> Exercise brief: Which lines of the data below contain the string "with"? Return each of them in full.
◇ ◇ ◇ ◇ ◇ ◇ ◇
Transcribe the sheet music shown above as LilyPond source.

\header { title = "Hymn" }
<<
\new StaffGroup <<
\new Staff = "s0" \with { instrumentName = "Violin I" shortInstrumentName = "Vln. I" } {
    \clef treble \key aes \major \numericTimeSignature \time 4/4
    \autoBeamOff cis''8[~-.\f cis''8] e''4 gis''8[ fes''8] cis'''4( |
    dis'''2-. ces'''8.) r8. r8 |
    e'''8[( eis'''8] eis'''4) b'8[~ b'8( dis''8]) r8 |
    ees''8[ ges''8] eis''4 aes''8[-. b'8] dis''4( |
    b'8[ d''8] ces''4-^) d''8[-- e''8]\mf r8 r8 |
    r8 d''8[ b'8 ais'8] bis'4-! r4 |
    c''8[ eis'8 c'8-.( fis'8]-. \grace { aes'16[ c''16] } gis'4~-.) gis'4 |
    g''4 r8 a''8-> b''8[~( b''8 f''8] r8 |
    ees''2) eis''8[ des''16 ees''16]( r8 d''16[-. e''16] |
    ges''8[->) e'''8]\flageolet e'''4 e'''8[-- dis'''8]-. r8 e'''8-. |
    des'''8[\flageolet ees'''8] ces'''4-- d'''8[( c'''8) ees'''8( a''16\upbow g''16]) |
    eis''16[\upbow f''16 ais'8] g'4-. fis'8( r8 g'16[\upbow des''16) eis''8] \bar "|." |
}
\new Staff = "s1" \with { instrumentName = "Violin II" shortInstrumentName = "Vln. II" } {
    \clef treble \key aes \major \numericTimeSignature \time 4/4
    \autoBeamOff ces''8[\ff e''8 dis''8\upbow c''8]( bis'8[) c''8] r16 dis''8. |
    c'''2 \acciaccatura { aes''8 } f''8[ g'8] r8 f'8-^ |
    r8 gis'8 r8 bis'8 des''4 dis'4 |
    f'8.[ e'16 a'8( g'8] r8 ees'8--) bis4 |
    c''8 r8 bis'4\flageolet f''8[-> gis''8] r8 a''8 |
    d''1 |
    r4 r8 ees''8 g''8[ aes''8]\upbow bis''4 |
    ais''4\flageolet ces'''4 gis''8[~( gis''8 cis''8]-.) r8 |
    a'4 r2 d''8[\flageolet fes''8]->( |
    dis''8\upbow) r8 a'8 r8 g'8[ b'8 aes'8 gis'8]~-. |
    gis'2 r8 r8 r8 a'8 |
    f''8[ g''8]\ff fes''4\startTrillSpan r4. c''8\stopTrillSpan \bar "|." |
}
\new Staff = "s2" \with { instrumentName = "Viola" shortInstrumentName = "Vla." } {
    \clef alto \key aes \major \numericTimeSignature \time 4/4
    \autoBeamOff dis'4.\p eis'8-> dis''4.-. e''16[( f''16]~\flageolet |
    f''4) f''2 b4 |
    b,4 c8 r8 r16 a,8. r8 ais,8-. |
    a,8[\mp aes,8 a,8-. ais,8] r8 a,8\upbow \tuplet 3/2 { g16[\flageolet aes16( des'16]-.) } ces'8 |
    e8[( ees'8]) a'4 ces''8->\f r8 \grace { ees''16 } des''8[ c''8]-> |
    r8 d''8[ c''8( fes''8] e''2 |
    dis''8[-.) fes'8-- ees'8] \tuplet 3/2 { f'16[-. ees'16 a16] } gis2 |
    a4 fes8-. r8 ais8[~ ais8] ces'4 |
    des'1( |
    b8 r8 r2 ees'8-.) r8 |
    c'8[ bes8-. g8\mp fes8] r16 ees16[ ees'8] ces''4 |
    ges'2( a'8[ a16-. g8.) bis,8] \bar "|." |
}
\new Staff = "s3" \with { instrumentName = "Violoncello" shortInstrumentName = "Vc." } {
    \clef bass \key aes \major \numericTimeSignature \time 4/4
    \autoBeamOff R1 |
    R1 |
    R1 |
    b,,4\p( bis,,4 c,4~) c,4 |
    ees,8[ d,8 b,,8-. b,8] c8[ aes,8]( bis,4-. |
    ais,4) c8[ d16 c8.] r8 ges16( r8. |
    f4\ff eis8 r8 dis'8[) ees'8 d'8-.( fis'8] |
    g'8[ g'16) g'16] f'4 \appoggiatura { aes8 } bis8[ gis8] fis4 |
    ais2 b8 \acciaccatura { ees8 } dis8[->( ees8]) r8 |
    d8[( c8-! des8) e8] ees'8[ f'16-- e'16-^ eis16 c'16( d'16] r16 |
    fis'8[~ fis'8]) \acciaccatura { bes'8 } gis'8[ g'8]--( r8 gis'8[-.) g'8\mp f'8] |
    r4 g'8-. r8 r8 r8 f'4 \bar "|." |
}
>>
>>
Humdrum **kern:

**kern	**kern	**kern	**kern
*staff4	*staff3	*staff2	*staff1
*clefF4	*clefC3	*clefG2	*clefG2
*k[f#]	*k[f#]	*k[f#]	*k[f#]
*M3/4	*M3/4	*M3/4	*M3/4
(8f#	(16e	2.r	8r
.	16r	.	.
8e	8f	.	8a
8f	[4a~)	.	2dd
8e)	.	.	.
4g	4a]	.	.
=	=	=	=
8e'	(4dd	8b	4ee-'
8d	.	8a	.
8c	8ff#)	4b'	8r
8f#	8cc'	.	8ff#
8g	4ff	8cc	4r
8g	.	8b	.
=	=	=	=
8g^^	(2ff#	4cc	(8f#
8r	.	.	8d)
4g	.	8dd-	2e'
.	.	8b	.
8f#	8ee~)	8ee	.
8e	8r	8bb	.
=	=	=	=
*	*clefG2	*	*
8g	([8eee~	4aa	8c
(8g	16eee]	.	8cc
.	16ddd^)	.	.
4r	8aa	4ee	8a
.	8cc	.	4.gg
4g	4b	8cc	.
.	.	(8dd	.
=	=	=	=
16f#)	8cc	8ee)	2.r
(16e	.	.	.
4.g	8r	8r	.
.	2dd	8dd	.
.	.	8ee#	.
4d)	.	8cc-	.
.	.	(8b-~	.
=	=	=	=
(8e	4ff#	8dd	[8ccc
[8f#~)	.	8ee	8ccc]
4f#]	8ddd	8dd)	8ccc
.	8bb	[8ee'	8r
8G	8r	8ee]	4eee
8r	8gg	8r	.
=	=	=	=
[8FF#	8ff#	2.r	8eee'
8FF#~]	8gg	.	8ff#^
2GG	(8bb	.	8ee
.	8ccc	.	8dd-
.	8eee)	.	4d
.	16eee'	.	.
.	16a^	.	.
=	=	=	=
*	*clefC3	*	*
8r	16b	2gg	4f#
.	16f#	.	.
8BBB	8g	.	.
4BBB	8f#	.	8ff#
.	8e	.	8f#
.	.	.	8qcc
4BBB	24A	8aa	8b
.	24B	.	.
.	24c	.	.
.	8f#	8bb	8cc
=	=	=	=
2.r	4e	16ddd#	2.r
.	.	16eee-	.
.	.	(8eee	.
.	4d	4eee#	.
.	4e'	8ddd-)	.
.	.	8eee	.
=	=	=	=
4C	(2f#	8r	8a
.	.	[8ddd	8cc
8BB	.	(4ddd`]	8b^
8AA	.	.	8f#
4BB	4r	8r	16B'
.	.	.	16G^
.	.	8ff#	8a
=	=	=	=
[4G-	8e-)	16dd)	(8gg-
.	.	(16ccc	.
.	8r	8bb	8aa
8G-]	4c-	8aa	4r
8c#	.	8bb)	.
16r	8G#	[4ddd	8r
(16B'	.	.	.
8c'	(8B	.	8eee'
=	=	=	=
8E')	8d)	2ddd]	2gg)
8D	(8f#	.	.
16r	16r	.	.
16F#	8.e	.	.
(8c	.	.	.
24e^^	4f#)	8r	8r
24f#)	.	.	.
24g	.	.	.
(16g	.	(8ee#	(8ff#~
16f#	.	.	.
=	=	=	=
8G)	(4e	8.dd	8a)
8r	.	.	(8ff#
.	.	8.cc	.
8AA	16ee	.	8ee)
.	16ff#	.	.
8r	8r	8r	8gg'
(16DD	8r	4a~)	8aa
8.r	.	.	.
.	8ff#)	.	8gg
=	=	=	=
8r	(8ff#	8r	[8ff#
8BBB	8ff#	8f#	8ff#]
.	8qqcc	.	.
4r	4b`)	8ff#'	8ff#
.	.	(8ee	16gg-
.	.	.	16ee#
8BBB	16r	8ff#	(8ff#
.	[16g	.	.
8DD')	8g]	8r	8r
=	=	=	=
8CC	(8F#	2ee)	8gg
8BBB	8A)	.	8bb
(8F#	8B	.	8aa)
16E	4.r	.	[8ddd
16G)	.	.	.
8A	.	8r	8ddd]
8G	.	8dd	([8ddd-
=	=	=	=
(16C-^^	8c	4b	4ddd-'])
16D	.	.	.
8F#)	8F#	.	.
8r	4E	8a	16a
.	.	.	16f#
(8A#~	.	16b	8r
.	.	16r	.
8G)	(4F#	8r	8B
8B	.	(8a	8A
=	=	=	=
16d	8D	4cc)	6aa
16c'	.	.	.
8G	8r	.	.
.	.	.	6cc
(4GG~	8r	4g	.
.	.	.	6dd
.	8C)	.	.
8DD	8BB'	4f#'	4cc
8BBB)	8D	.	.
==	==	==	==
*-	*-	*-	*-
◇ ◇ ◇ ◇ ◇ ◇ ◇
> Response below:
\new Staff = "s0" \with { instrumentName = "Violin I" shortInstrumentName = "Vln. I" } {
\new Staff = "s1" \with { instrumentName = "Violin II" shortInstrumentName = "Vln. II" } {
\new Staff = "s2" \with { instrumentName = "Viola" shortInstrumentName = "Vla." } {
\new Staff = "s3" \with { instrumentName = "Violoncello" shortInstrumentName = "Vc." } {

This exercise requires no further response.